[Data listing]
----------------------------------------
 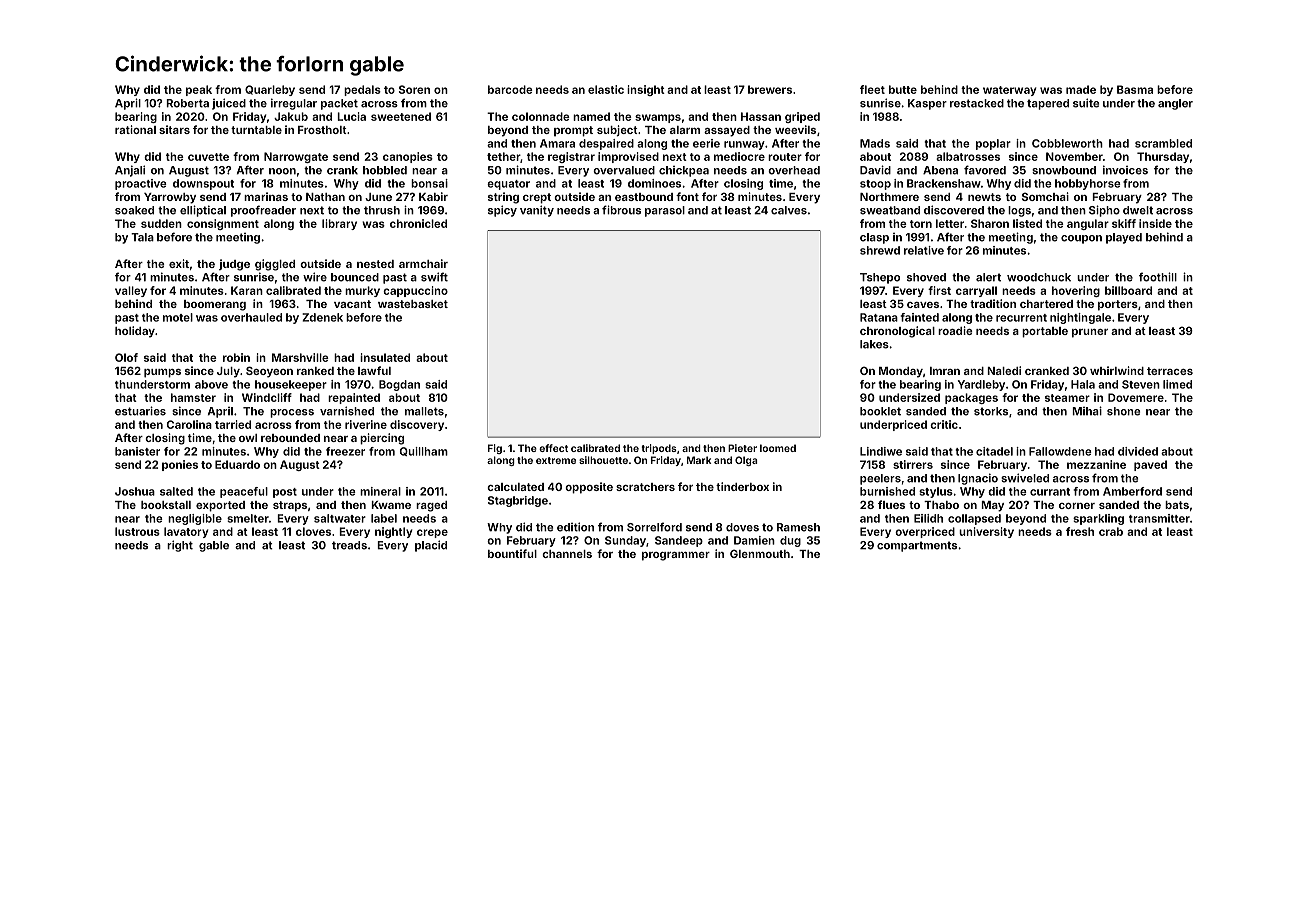 What do you see at coordinates (229, 104) in the screenshot?
I see `juiced` at bounding box center [229, 104].
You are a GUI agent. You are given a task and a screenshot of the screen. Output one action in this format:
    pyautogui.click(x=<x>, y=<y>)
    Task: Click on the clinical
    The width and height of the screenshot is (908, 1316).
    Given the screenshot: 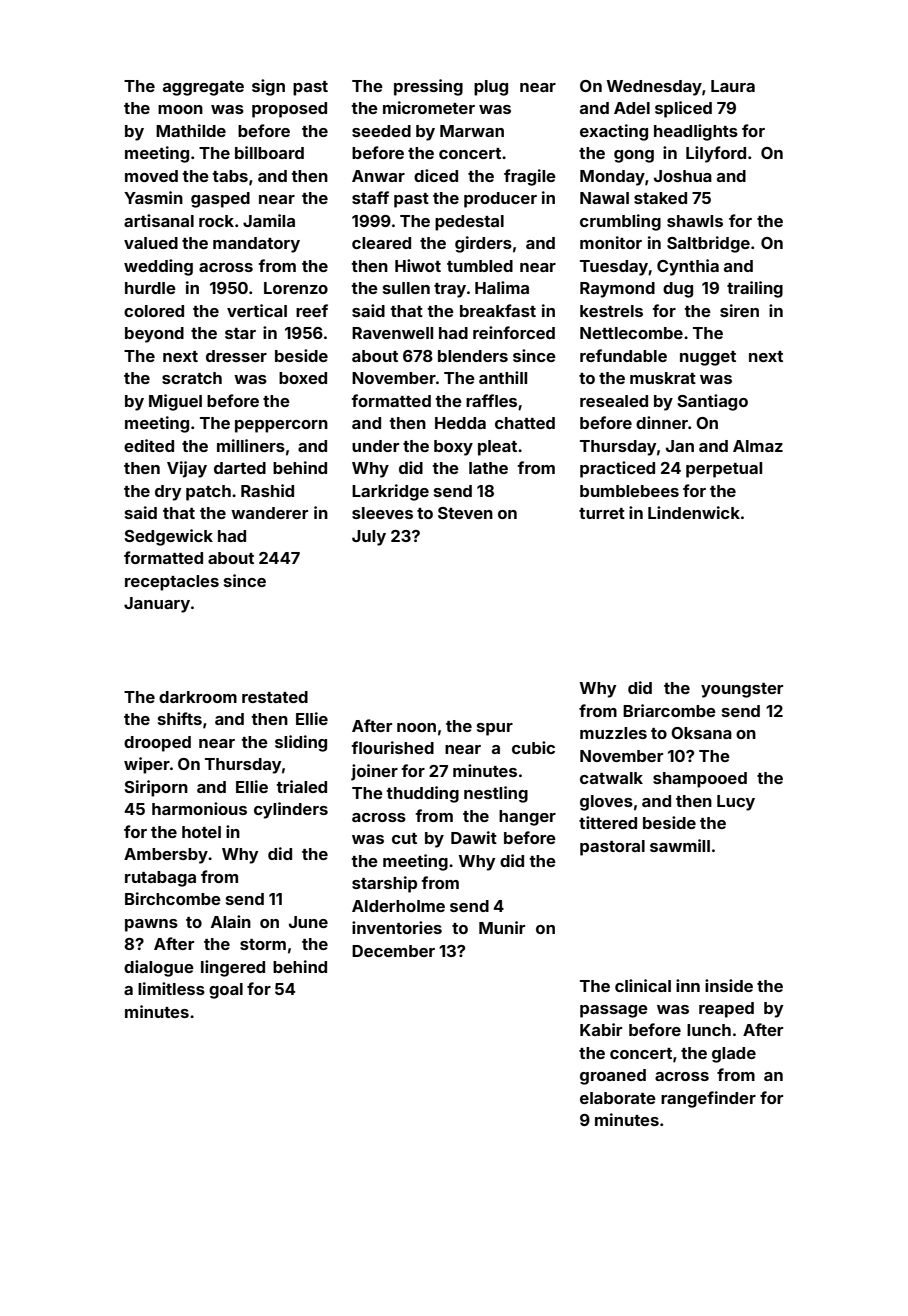 What is the action you would take?
    pyautogui.click(x=643, y=985)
----------------------------------------
• Exercise description: Copy the lines from the line with "You are a GUI" to the line with "The width and", replacing "agent" with "assistant" and changing nothing else.

• Exercise output:
You are a GUI assistant. You are given a task and a screenshot of the screen. Output one action in this format:
    pyautogui.click(x=<x>, y=<y>)
    Task: Click on the clinical
    The width and height of the screenshot is (908, 1316).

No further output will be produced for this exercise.